Scene change data:
________________________________________
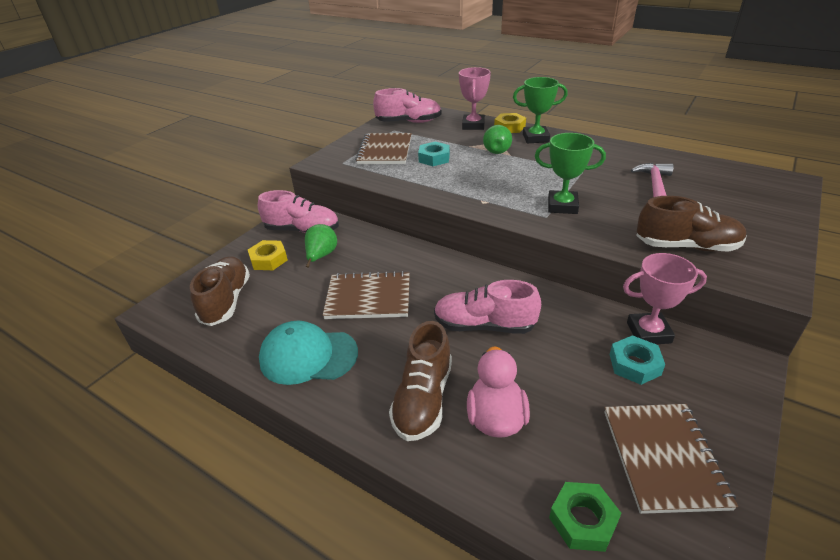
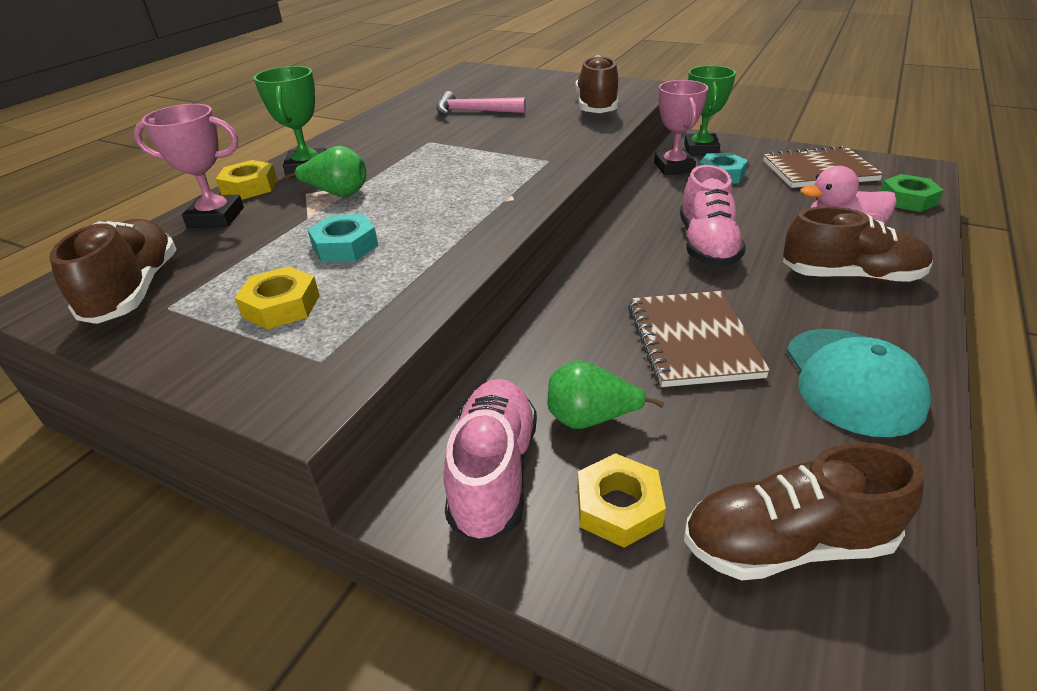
camera: 95 degrees left, 0 degrees up
brown notebook [355,133,412,164] -> yellow nut [235,266,320,329]
pink shoe [373,88,442,123] -> brown shoe [49,219,176,324]
green trophy [535,133,606,214] -> green trophy moved to [684,66,736,155]

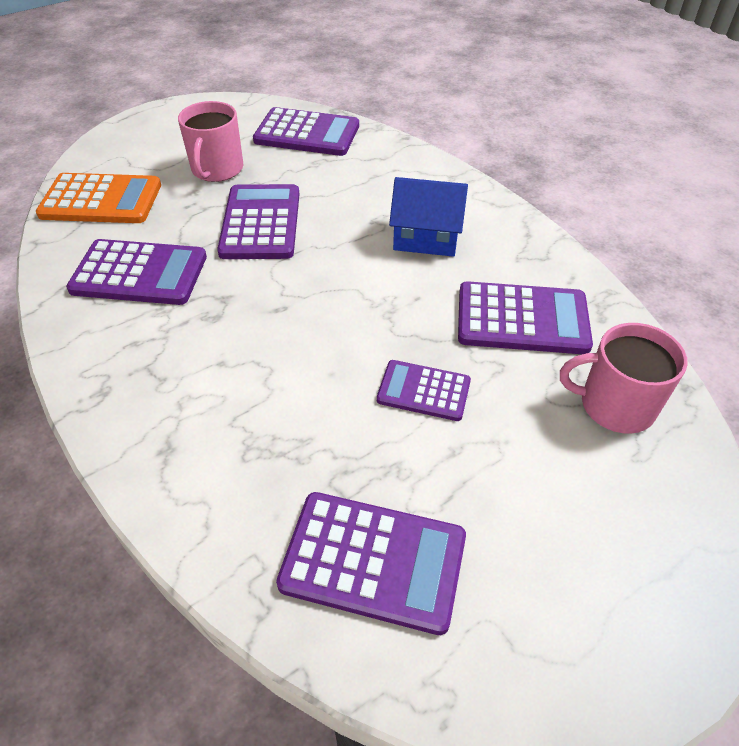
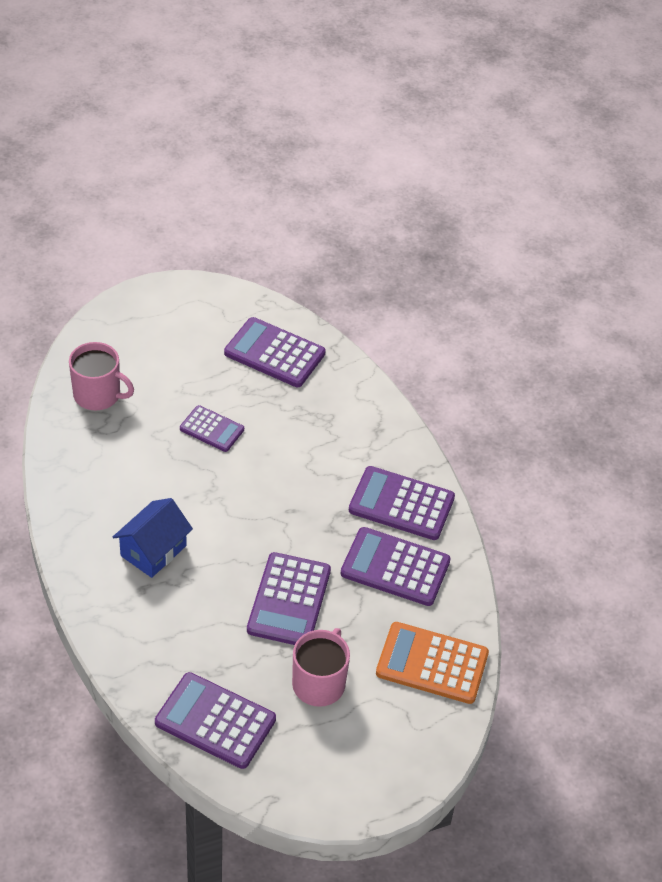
camera: 170 degrees left, 0 degrees up
blue house [389,177,468,257] -> blue house turned 75 degrees counterclockwise [113,498,193,578]
purple calculator [458,281,593,354] -> purple calculator moved to [349,466,455,540]

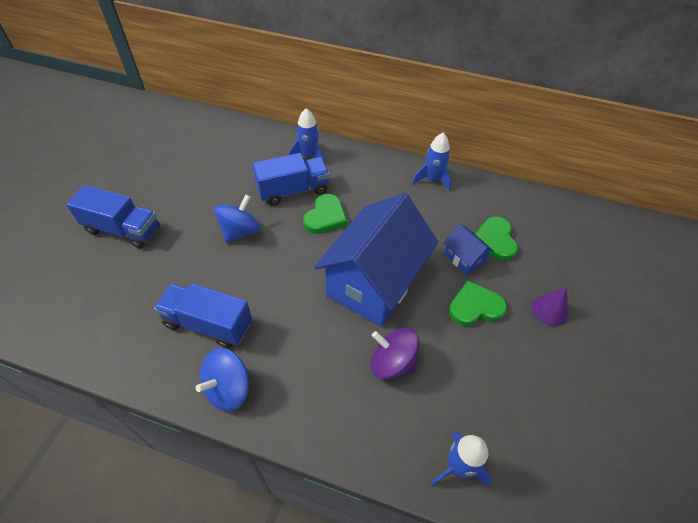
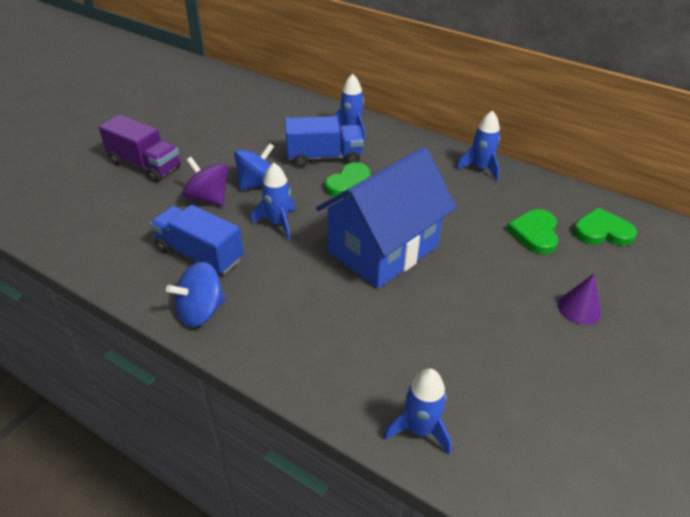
camera: 15 degrees right, 10 degrees down
blue truck [66,185,160,248] -> purple truck [99,114,181,182]
purple spinning top [371,328,420,379] -> purple spinning top moved to [182,157,228,206]
blue house [444,224,494,275] -> none
green heart [449,281,507,326] -> green heart moved to [574,208,637,246]
none -> blue rocket [251,163,296,240]

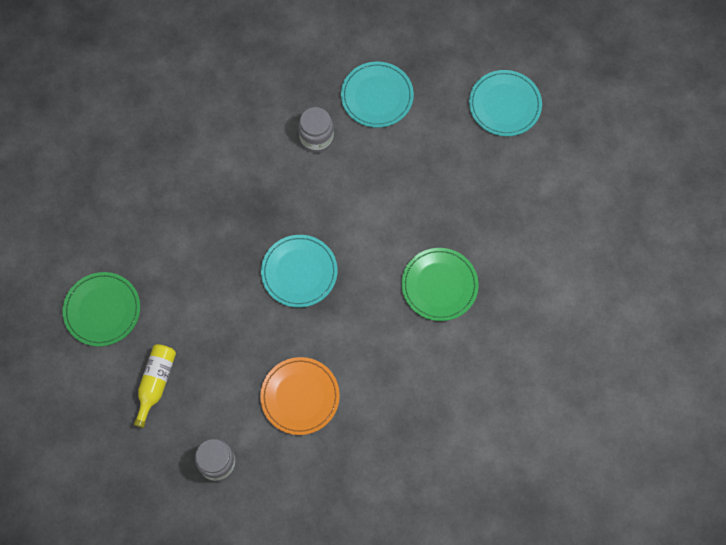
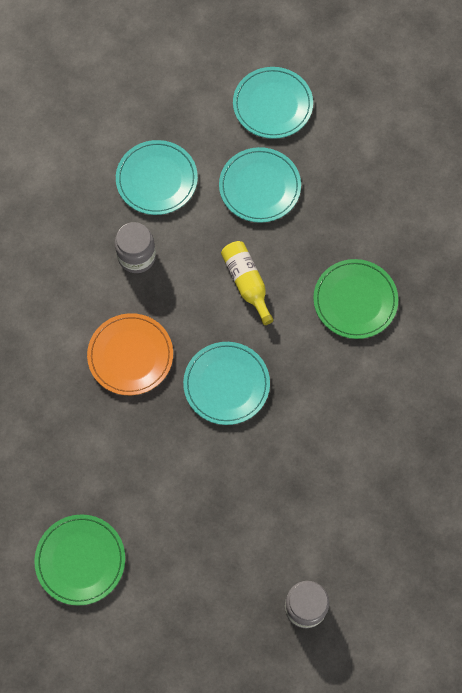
camera: 40 degrees left, 0 degrees up
yellow bottle [134,344,176,428] -> yellow bottle moved to [221,241,274,325]
orange plate [260,357,340,435] -> orange plate moved to [87,313,173,395]
none -> turquoise plate [219,147,301,223]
________________________________________
*Exercise details:*
Your copy should hold each line above exactly and no pictures at all.

*Exercise solution:*
camera: 95 degrees left, 0 degrees up
brown notebook [355,133,412,164] -> yellow nut [235,266,320,329]
pink shoe [373,88,442,123] -> brown shoe [49,219,176,324]
green trophy [535,133,606,214] -> green trophy moved to [684,66,736,155]

camera: 170 degrees left, 0 degrees up
blue house [389,177,468,257] -> blue house turned 75 degrees counterclockwise [113,498,193,578]
purple calculator [458,281,593,354] -> purple calculator moved to [349,466,455,540]

camera: 15 degrees right, 10 degrees down
blue truck [66,185,160,248] -> purple truck [99,114,181,182]
purple spinning top [371,328,420,379] -> purple spinning top moved to [182,157,228,206]
blue house [444,224,494,275] -> none
green heart [449,281,507,326] -> green heart moved to [574,208,637,246]
none -> blue rocket [251,163,296,240]

camera: 40 degrees left, 0 degrees up
yellow bottle [134,344,176,428] -> yellow bottle moved to [221,241,274,325]
orange plate [260,357,340,435] -> orange plate moved to [87,313,173,395]
none -> turquoise plate [219,147,301,223]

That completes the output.